* EXERCISE DATA *
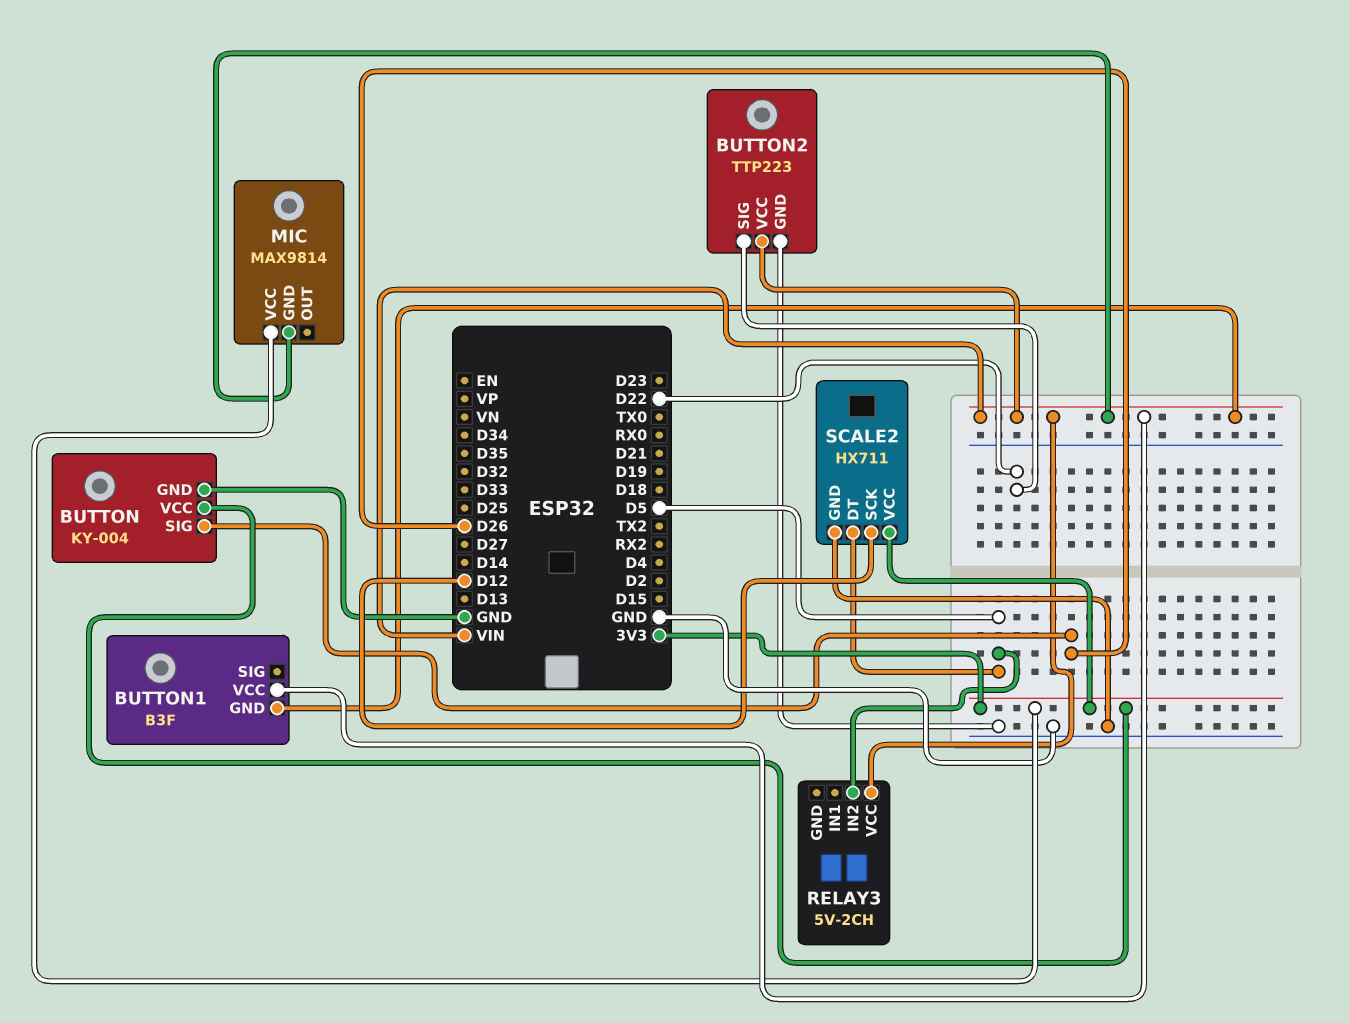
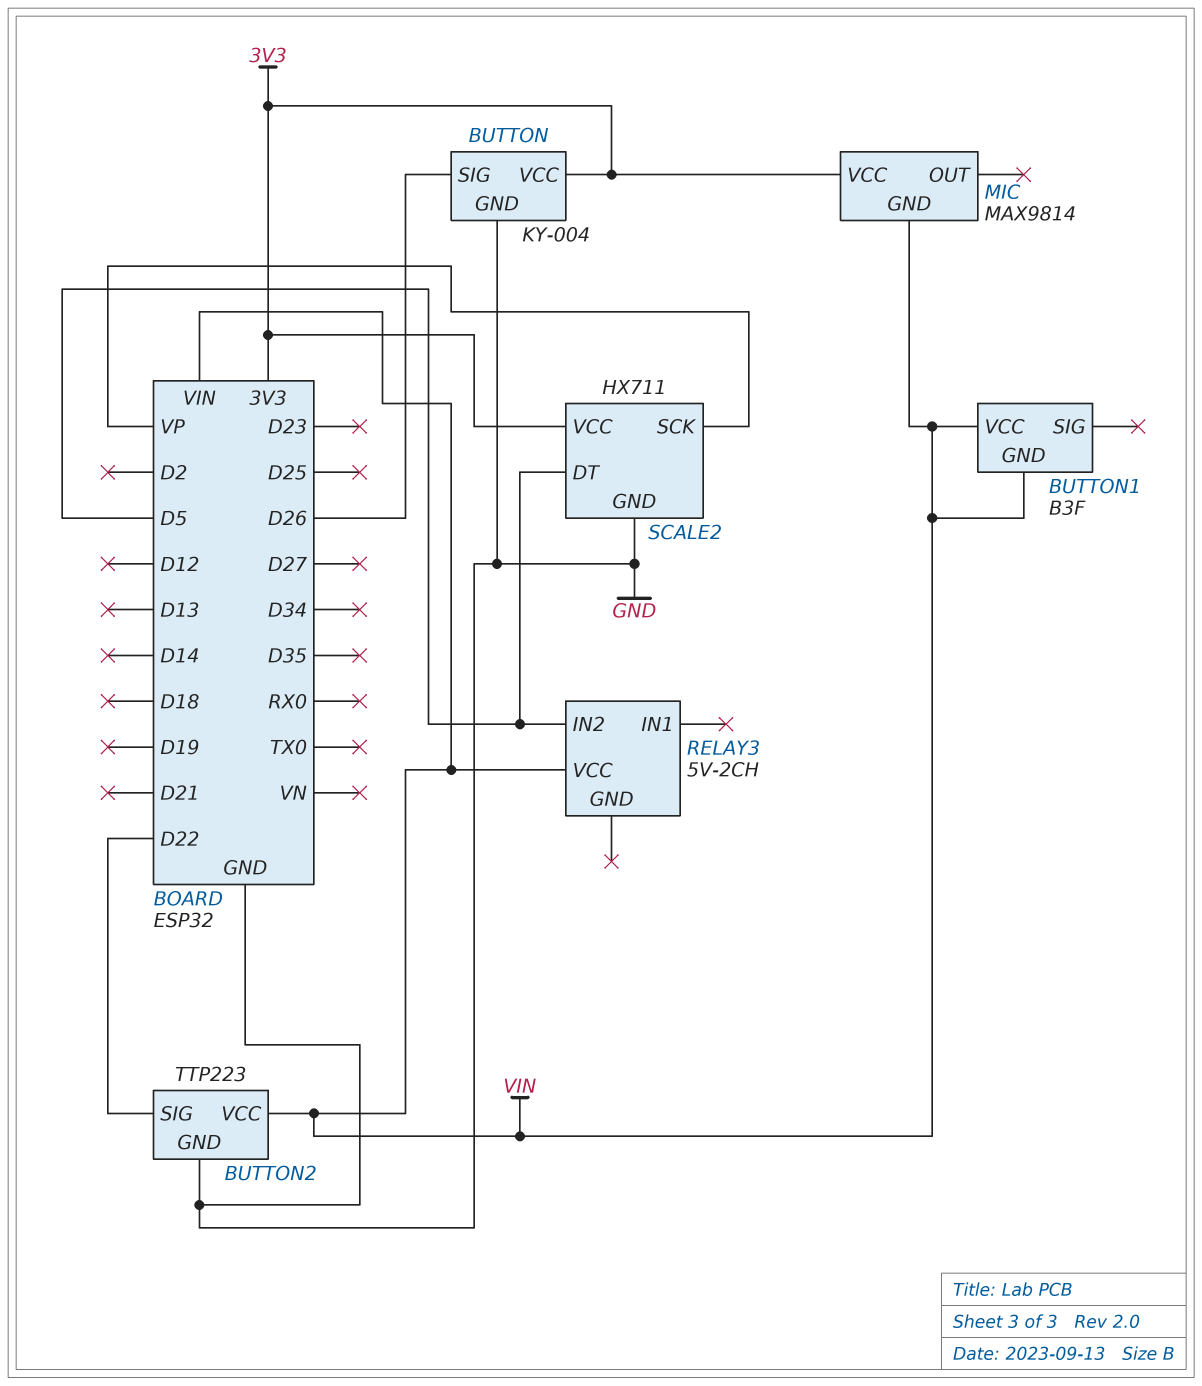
SCALE2 pin SCK: D12 -> VP

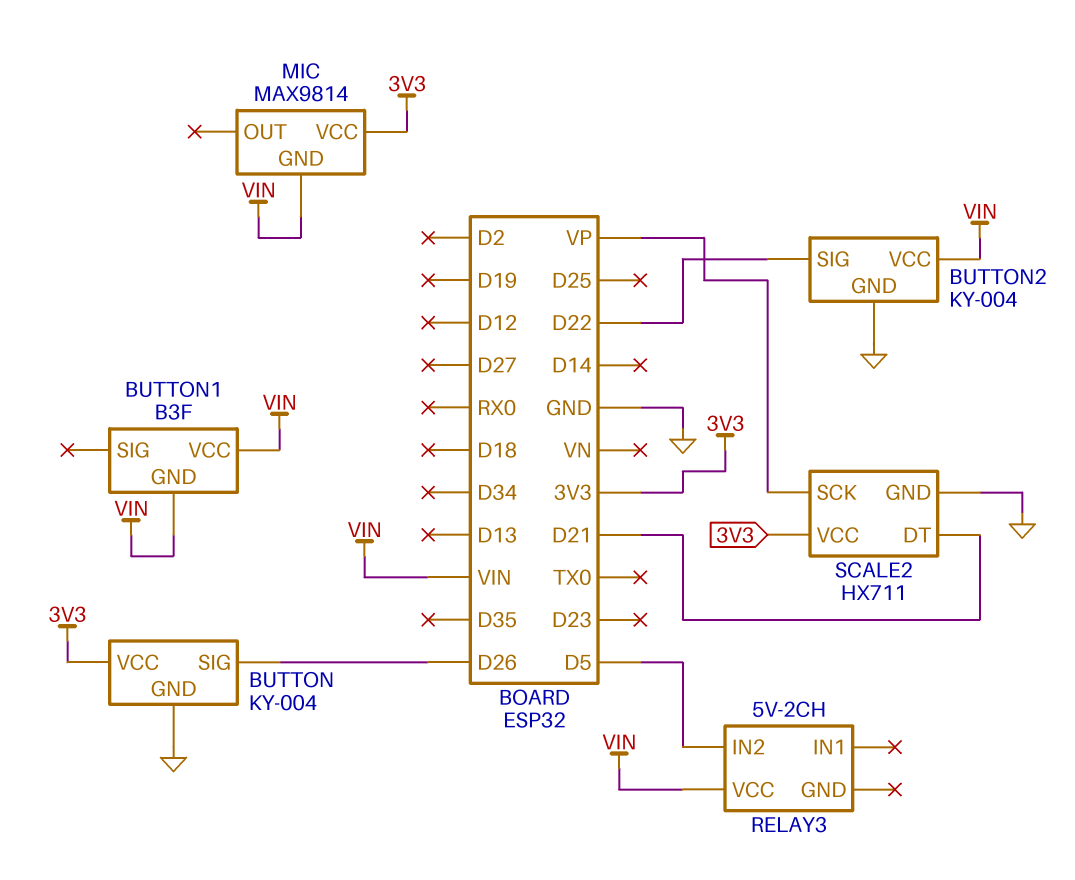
BUTTON2: TTP223 -> KY-004
SCALE2 pin DT: D5 -> D21

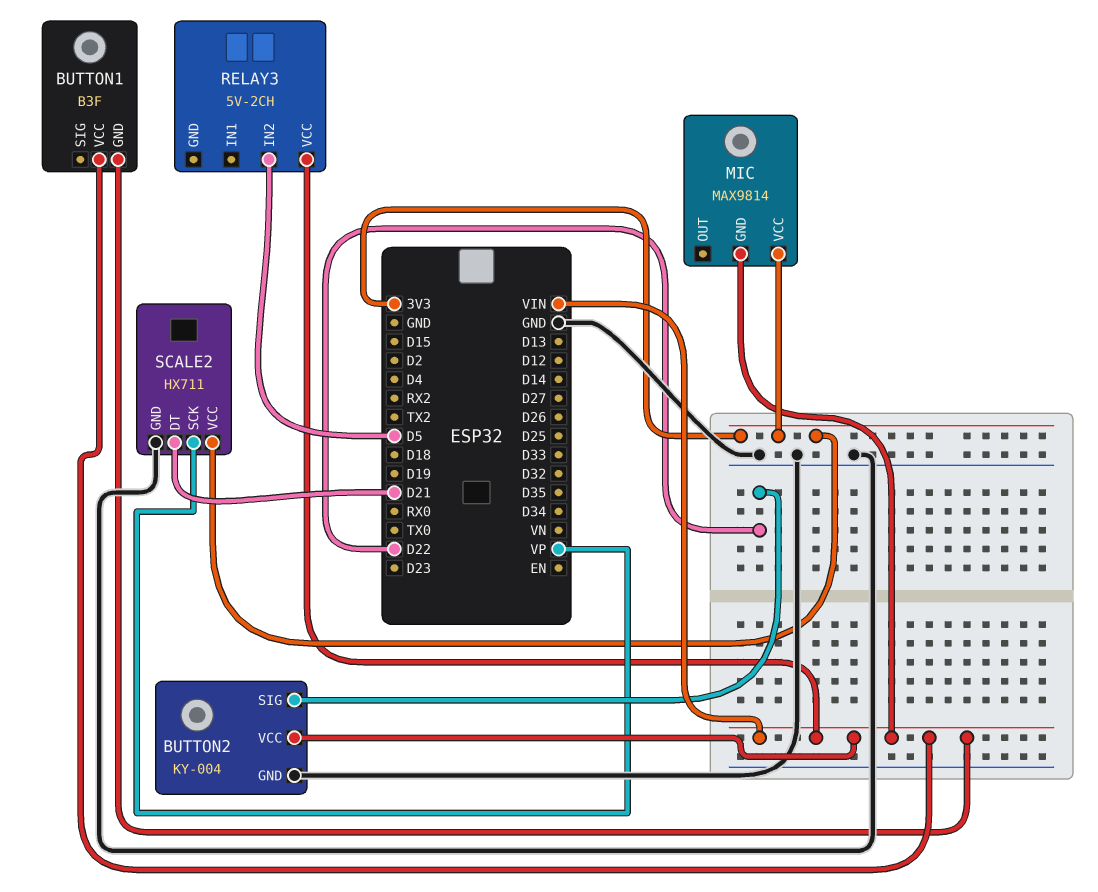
BUTTON: KY-004 -> none
BUTTON pin GND: GND -> none
BUTTON pin SIG: D26 -> none
BUTTON pin VCC: 3V3 -> none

* WHAT THE TASK ASKS *
An exact copy of every entry above is needed, with the pictures left out.

* SOLUTION FOR THIS EXERCISE *
SCALE2 pin SCK: D12 -> VP

BUTTON2: TTP223 -> KY-004
SCALE2 pin DT: D5 -> D21

BUTTON: KY-004 -> none
BUTTON pin GND: GND -> none
BUTTON pin SIG: D26 -> none
BUTTON pin VCC: 3V3 -> none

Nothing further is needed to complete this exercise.